(Records from a data collection)
* * *

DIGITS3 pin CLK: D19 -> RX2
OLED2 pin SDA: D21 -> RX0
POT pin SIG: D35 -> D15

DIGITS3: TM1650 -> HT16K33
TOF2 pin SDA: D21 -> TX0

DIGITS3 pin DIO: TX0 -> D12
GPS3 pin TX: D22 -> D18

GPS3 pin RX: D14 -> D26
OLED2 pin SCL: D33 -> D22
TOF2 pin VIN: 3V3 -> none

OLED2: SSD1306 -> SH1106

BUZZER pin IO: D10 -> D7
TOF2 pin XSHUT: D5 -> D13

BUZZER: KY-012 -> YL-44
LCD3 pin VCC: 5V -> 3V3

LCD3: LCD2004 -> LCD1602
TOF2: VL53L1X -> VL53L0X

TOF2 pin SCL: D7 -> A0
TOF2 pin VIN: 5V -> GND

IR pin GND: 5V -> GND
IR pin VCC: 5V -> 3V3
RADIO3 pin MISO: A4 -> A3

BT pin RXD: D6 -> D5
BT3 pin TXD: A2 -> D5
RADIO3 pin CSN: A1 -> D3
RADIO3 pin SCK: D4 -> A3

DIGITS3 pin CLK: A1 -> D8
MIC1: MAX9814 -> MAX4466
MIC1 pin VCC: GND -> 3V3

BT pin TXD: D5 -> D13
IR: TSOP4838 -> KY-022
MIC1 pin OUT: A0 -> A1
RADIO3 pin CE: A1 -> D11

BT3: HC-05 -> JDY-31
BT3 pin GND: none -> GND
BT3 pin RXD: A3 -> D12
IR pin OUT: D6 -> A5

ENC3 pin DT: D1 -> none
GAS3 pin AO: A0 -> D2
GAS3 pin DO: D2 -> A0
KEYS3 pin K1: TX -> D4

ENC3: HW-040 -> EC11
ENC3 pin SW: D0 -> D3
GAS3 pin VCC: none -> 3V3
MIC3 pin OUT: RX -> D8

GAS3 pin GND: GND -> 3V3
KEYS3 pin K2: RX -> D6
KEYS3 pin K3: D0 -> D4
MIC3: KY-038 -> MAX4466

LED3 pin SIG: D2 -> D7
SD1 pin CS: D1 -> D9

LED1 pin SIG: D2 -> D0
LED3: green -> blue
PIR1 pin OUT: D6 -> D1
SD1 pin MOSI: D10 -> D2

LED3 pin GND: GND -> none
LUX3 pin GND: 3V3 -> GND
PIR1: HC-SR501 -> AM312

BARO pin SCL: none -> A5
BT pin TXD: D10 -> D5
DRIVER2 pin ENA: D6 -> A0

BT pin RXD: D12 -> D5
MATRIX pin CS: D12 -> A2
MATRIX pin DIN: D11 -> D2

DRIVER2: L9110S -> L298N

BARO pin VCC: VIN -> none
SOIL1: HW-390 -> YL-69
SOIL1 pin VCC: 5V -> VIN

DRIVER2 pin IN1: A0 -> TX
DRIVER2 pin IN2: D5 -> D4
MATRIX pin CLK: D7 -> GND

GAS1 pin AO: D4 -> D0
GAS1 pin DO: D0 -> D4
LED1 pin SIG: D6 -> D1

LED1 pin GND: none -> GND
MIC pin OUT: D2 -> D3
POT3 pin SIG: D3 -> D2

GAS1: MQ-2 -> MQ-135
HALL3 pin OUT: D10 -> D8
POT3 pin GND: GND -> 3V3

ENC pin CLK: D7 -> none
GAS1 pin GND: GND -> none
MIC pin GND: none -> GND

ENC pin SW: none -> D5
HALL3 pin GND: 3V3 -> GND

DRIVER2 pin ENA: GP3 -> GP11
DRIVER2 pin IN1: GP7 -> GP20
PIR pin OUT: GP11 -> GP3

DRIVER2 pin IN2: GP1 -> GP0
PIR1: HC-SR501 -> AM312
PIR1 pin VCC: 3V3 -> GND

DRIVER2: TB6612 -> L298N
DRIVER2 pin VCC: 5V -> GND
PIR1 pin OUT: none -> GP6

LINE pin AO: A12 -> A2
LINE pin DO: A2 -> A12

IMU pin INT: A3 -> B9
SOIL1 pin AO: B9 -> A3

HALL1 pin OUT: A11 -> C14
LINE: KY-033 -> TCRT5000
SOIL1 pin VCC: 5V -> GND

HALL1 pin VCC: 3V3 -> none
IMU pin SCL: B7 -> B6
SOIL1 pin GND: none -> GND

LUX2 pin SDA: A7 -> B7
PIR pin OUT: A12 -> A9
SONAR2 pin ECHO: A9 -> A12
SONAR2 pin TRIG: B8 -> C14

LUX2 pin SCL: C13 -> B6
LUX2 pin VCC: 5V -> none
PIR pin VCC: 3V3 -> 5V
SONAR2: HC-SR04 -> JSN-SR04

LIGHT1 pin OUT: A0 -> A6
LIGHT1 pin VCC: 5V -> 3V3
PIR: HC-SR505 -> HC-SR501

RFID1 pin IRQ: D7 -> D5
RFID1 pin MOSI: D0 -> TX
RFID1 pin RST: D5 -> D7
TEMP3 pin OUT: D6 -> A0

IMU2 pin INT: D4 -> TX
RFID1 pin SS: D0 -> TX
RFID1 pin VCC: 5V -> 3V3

* * *

## AIM OF THE TASK
Give every entry again in full, precisely as written above.

## EXERCISE OUTPUT
DIGITS3 pin CLK: D19 -> RX2
OLED2 pin SDA: D21 -> RX0
POT pin SIG: D35 -> D15

DIGITS3: TM1650 -> HT16K33
TOF2 pin SDA: D21 -> TX0

DIGITS3 pin DIO: TX0 -> D12
GPS3 pin TX: D22 -> D18

GPS3 pin RX: D14 -> D26
OLED2 pin SCL: D33 -> D22
TOF2 pin VIN: 3V3 -> none

OLED2: SSD1306 -> SH1106

BUZZER pin IO: D10 -> D7
TOF2 pin XSHUT: D5 -> D13

BUZZER: KY-012 -> YL-44
LCD3 pin VCC: 5V -> 3V3

LCD3: LCD2004 -> LCD1602
TOF2: VL53L1X -> VL53L0X

TOF2 pin SCL: D7 -> A0
TOF2 pin VIN: 5V -> GND

IR pin GND: 5V -> GND
IR pin VCC: 5V -> 3V3
RADIO3 pin MISO: A4 -> A3

BT pin RXD: D6 -> D5
BT3 pin TXD: A2 -> D5
RADIO3 pin CSN: A1 -> D3
RADIO3 pin SCK: D4 -> A3

DIGITS3 pin CLK: A1 -> D8
MIC1: MAX9814 -> MAX4466
MIC1 pin VCC: GND -> 3V3

BT pin TXD: D5 -> D13
IR: TSOP4838 -> KY-022
MIC1 pin OUT: A0 -> A1
RADIO3 pin CE: A1 -> D11

BT3: HC-05 -> JDY-31
BT3 pin GND: none -> GND
BT3 pin RXD: A3 -> D12
IR pin OUT: D6 -> A5

ENC3 pin DT: D1 -> none
GAS3 pin AO: A0 -> D2
GAS3 pin DO: D2 -> A0
KEYS3 pin K1: TX -> D4

ENC3: HW-040 -> EC11
ENC3 pin SW: D0 -> D3
GAS3 pin VCC: none -> 3V3
MIC3 pin OUT: RX -> D8

GAS3 pin GND: GND -> 3V3
KEYS3 pin K2: RX -> D6
KEYS3 pin K3: D0 -> D4
MIC3: KY-038 -> MAX4466

LED3 pin SIG: D2 -> D7
SD1 pin CS: D1 -> D9

LED1 pin SIG: D2 -> D0
LED3: green -> blue
PIR1 pin OUT: D6 -> D1
SD1 pin MOSI: D10 -> D2

LED3 pin GND: GND -> none
LUX3 pin GND: 3V3 -> GND
PIR1: HC-SR501 -> AM312

BARO pin SCL: none -> A5
BT pin TXD: D10 -> D5
DRIVER2 pin ENA: D6 -> A0

BT pin RXD: D12 -> D5
MATRIX pin CS: D12 -> A2
MATRIX pin DIN: D11 -> D2

DRIVER2: L9110S -> L298N

BARO pin VCC: VIN -> none
SOIL1: HW-390 -> YL-69
SOIL1 pin VCC: 5V -> VIN

DRIVER2 pin IN1: A0 -> TX
DRIVER2 pin IN2: D5 -> D4
MATRIX pin CLK: D7 -> GND

GAS1 pin AO: D4 -> D0
GAS1 pin DO: D0 -> D4
LED1 pin SIG: D6 -> D1

LED1 pin GND: none -> GND
MIC pin OUT: D2 -> D3
POT3 pin SIG: D3 -> D2

GAS1: MQ-2 -> MQ-135
HALL3 pin OUT: D10 -> D8
POT3 pin GND: GND -> 3V3

ENC pin CLK: D7 -> none
GAS1 pin GND: GND -> none
MIC pin GND: none -> GND

ENC pin SW: none -> D5
HALL3 pin GND: 3V3 -> GND

DRIVER2 pin ENA: GP3 -> GP11
DRIVER2 pin IN1: GP7 -> GP20
PIR pin OUT: GP11 -> GP3

DRIVER2 pin IN2: GP1 -> GP0
PIR1: HC-SR501 -> AM312
PIR1 pin VCC: 3V3 -> GND

DRIVER2: TB6612 -> L298N
DRIVER2 pin VCC: 5V -> GND
PIR1 pin OUT: none -> GP6

LINE pin AO: A12 -> A2
LINE pin DO: A2 -> A12

IMU pin INT: A3 -> B9
SOIL1 pin AO: B9 -> A3

HALL1 pin OUT: A11 -> C14
LINE: KY-033 -> TCRT5000
SOIL1 pin VCC: 5V -> GND

HALL1 pin VCC: 3V3 -> none
IMU pin SCL: B7 -> B6
SOIL1 pin GND: none -> GND

LUX2 pin SDA: A7 -> B7
PIR pin OUT: A12 -> A9
SONAR2 pin ECHO: A9 -> A12
SONAR2 pin TRIG: B8 -> C14

LUX2 pin SCL: C13 -> B6
LUX2 pin VCC: 5V -> none
PIR pin VCC: 3V3 -> 5V
SONAR2: HC-SR04 -> JSN-SR04

LIGHT1 pin OUT: A0 -> A6
LIGHT1 pin VCC: 5V -> 3V3
PIR: HC-SR505 -> HC-SR501

RFID1 pin IRQ: D7 -> D5
RFID1 pin MOSI: D0 -> TX
RFID1 pin RST: D5 -> D7
TEMP3 pin OUT: D6 -> A0

IMU2 pin INT: D4 -> TX
RFID1 pin SS: D0 -> TX
RFID1 pin VCC: 5V -> 3V3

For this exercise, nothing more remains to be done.